■ **What you will do**
Wherever the string "shoe" appears in the records, return the line that holds it.

*** Material for the task ***

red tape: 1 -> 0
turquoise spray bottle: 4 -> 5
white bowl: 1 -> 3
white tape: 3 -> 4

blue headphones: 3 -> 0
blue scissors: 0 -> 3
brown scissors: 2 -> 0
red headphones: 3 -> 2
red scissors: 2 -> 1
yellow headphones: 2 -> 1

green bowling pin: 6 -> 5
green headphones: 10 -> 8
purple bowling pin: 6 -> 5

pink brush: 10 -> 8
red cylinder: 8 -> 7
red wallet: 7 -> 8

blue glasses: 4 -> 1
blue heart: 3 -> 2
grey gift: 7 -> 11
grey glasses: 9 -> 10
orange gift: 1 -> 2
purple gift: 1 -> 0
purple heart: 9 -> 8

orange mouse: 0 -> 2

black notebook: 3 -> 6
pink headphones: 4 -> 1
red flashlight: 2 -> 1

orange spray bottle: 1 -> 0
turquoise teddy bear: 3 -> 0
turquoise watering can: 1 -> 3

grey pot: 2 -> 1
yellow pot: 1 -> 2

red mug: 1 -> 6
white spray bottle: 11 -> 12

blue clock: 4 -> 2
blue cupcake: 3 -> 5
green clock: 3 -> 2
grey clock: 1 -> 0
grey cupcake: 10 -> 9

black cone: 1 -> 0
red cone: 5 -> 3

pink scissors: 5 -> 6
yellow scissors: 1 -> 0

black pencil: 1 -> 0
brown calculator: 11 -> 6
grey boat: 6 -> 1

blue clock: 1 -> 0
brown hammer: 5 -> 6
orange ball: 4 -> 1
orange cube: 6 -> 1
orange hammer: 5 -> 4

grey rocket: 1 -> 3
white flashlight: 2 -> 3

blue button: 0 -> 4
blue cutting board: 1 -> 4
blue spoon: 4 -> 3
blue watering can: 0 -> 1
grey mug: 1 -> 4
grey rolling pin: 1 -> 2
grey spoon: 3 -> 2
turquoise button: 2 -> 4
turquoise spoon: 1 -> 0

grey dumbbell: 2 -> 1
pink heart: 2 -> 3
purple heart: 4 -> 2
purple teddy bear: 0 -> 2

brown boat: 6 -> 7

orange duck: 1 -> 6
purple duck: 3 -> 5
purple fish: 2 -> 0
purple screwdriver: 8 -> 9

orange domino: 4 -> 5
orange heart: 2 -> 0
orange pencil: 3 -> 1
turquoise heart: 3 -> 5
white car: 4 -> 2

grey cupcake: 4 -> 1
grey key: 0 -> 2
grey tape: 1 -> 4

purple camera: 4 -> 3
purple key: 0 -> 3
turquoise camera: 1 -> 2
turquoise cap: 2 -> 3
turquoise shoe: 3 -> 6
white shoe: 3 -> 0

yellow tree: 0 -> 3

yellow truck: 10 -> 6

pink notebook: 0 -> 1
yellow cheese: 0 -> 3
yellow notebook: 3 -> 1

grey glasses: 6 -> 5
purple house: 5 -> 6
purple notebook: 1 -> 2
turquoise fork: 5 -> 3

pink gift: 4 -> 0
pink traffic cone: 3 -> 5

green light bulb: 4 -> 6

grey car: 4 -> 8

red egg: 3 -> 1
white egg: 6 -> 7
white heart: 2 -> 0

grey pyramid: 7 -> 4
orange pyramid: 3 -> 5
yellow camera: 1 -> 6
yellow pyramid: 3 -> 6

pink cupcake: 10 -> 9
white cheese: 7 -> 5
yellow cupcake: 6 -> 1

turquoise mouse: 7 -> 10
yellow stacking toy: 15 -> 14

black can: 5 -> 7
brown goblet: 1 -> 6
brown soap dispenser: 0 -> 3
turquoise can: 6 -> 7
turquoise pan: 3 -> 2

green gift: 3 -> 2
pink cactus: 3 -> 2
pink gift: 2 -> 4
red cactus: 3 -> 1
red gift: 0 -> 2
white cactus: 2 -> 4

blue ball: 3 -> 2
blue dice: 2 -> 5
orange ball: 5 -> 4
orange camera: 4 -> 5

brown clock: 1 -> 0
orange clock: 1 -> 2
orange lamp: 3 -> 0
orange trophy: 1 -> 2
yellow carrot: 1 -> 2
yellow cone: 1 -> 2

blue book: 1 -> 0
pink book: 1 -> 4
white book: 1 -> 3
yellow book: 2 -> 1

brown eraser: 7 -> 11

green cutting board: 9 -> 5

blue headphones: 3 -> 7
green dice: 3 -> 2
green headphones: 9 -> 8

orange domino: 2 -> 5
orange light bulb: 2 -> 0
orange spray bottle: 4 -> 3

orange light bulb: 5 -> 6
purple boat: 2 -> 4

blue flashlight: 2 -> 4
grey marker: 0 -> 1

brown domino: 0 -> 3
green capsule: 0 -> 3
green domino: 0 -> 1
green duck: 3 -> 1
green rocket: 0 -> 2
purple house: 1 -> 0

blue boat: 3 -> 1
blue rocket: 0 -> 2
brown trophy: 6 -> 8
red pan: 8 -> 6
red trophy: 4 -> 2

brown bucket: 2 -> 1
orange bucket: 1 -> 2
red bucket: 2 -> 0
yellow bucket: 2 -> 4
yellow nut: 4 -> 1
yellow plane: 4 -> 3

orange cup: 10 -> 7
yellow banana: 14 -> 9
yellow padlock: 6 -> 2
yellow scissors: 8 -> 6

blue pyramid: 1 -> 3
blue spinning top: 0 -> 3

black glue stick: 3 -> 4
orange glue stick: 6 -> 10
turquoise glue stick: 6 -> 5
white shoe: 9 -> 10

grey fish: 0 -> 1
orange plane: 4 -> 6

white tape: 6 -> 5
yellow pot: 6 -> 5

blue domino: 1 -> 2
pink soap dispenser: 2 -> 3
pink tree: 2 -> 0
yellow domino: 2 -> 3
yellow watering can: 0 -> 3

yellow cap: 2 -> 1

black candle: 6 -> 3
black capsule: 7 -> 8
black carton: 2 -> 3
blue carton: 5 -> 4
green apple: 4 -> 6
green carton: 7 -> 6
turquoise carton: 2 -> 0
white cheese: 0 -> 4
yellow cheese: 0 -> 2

***

■ **Solved problem**
turquoise shoe: 3 -> 6
white shoe: 3 -> 0
white shoe: 9 -> 10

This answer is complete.